Provided material:
____________

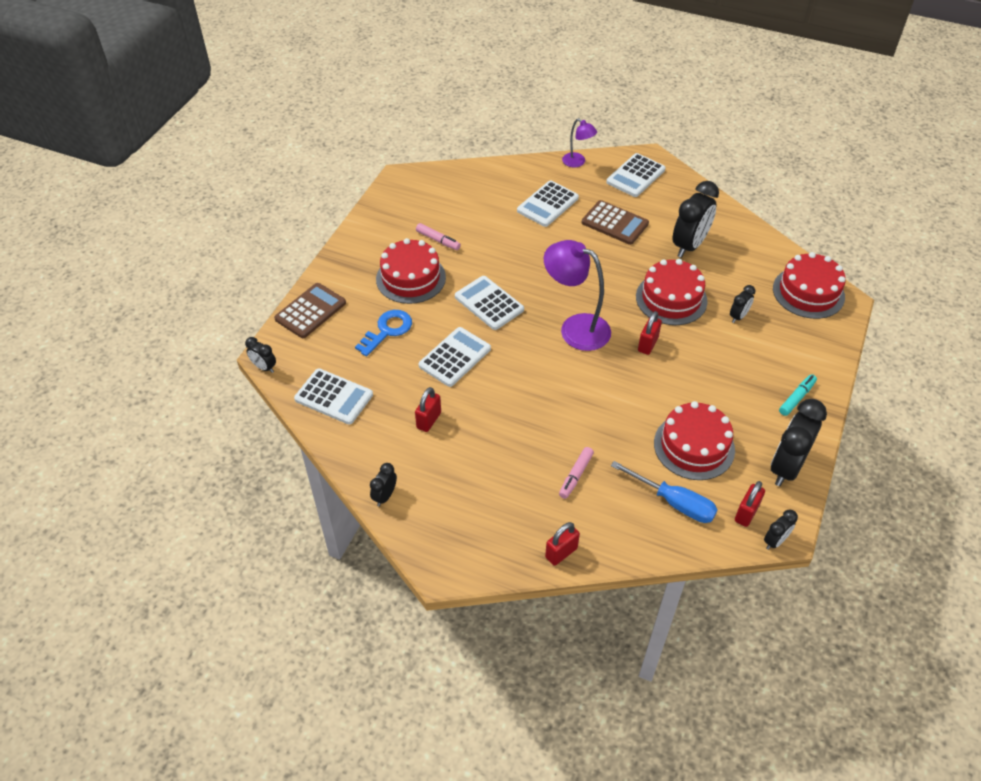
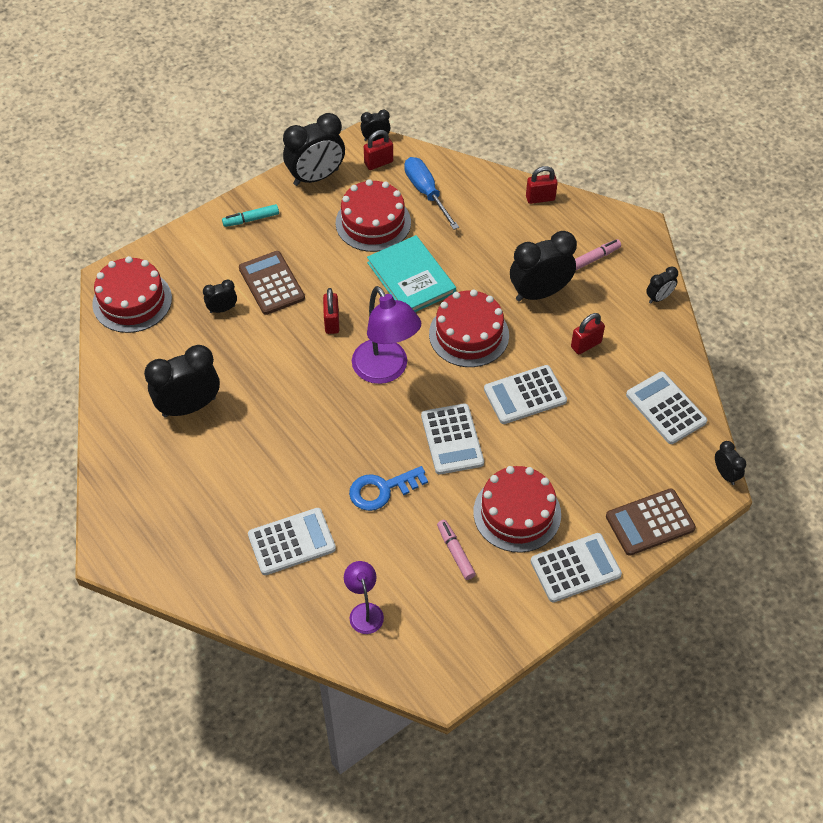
camera: 150 degrees left, 5 degrees up
(387, 330) = (577, 458): blue key -> blue key (382, 490)
(497, 449) = (539, 293): none -> black clock
(575, 475) = (488, 244): pink marker -> pink marker (594, 258)
(577, 162) = (202, 592): purple lamp -> purple lamp (364, 611)
(614, 223) = (239, 475): brown calculator -> brown calculator (271, 283)
(617, 410) = (411, 278): none -> turquoise book
(635, 176) = (153, 532): white calculator -> white calculator (575, 568)
(647, 344) = (332, 322): red padlock -> red padlock turned 60 degrees counterclockwise
(671, 299) = (266, 356): red cake -> red cake (469, 334)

____________

Work order: Lines from the one containing "(497, 449) = (539, 293): none -> black clock" through the last line of the records, restated word for word: that is the whole response.

Output for this exercise:
(497, 449) = (539, 293): none -> black clock
(575, 475) = (488, 244): pink marker -> pink marker (594, 258)
(577, 162) = (202, 592): purple lamp -> purple lamp (364, 611)
(614, 223) = (239, 475): brown calculator -> brown calculator (271, 283)
(617, 410) = (411, 278): none -> turquoise book
(635, 176) = (153, 532): white calculator -> white calculator (575, 568)
(647, 344) = (332, 322): red padlock -> red padlock turned 60 degrees counterclockwise
(671, 299) = (266, 356): red cake -> red cake (469, 334)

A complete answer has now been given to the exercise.